━━ Listing
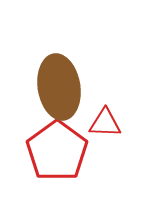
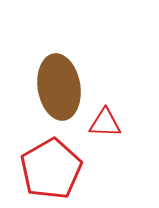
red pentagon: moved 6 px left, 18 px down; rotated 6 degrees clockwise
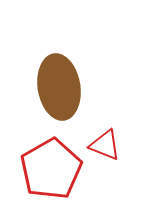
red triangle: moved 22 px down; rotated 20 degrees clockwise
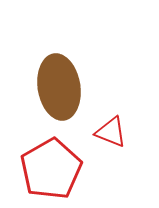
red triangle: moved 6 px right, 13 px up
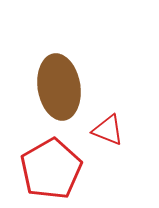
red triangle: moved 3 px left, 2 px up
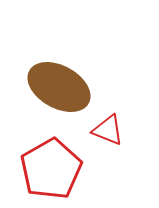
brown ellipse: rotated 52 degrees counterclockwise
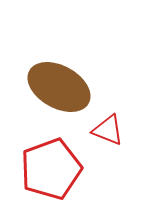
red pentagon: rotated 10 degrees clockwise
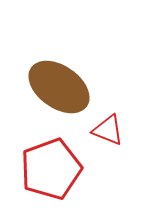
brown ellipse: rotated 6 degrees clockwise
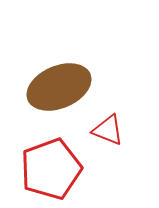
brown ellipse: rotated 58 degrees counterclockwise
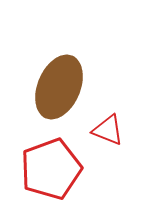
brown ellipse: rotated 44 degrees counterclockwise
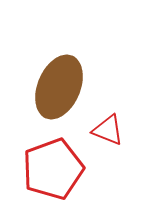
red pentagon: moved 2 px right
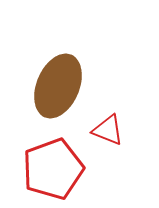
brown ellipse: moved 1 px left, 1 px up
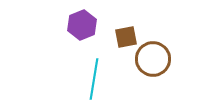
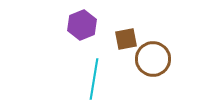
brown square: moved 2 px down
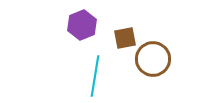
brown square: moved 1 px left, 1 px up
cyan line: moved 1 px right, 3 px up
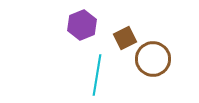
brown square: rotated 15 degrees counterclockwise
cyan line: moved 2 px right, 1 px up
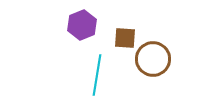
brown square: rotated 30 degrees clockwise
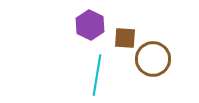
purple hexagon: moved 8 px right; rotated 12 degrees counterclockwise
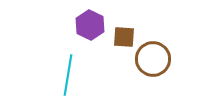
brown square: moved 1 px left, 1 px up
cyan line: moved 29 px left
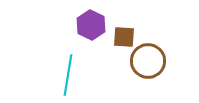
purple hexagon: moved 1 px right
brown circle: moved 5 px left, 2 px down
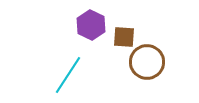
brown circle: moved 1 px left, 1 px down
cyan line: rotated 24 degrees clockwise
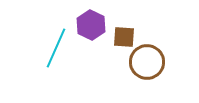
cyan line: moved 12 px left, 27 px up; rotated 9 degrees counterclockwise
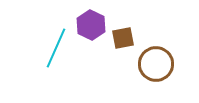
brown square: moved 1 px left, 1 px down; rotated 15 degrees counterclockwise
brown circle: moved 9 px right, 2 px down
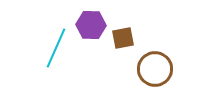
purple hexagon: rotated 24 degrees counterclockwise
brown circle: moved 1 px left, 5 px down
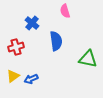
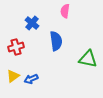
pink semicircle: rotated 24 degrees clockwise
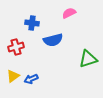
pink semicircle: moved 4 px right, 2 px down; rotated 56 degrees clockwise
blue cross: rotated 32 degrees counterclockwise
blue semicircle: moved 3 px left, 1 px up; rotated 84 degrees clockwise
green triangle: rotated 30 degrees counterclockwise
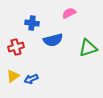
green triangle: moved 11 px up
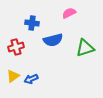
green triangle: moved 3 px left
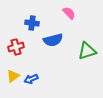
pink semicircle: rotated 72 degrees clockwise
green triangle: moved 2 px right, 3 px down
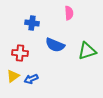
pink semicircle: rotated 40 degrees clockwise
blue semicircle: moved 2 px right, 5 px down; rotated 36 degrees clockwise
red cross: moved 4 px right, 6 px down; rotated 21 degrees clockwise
━━━━
Give every line of the data above as a numbered list, leaving out blank lines and the picture markers.

**Written response**
1. red pentagon: moved 6 px left, 18 px down; rotated 6 degrees clockwise
2. red triangle: moved 22 px down; rotated 20 degrees clockwise
3. red triangle: moved 6 px right, 13 px up
4. red triangle: moved 3 px left, 2 px up
5. brown ellipse: rotated 52 degrees counterclockwise
6. red pentagon: rotated 10 degrees clockwise
7. brown ellipse: rotated 6 degrees clockwise
8. brown ellipse: rotated 58 degrees counterclockwise
9. brown ellipse: rotated 44 degrees counterclockwise
10. red pentagon: moved 2 px right
11. brown ellipse: moved 1 px left, 1 px up
12. brown square: moved 2 px down
13. brown square: moved 1 px left, 1 px up
14. cyan line: moved 1 px right, 3 px up
15. brown square: rotated 15 degrees counterclockwise
16. cyan line: moved 2 px right, 1 px up
17. brown square: rotated 30 degrees clockwise
18. purple hexagon: moved 8 px right; rotated 12 degrees counterclockwise
19. brown square: moved 1 px left, 1 px up
20. cyan line: moved 29 px left
21. purple hexagon: moved 1 px right
22. brown circle: moved 5 px left, 2 px down
23. brown circle: moved 1 px left, 1 px down
24. cyan line: rotated 24 degrees clockwise
25. cyan line: moved 12 px left, 27 px up; rotated 9 degrees counterclockwise
26. brown square: moved 1 px left, 1 px down; rotated 15 degrees counterclockwise
27. brown circle: moved 9 px right, 2 px down
28. purple hexagon: rotated 24 degrees counterclockwise
29. brown circle: moved 1 px left, 5 px down
30. pink semicircle: rotated 24 degrees clockwise
31. pink semicircle: moved 4 px right, 2 px down; rotated 56 degrees clockwise
32. blue cross: rotated 32 degrees counterclockwise
33. blue semicircle: moved 3 px left, 1 px up; rotated 84 degrees clockwise
34. green triangle: rotated 30 degrees counterclockwise
35. green triangle: moved 11 px up
36. green triangle: moved 3 px left
37. pink semicircle: rotated 72 degrees clockwise
38. green triangle: moved 2 px right, 3 px down
39. pink semicircle: rotated 40 degrees clockwise
40. blue semicircle: moved 2 px right, 5 px down; rotated 36 degrees clockwise
41. red cross: moved 4 px right, 6 px down; rotated 21 degrees clockwise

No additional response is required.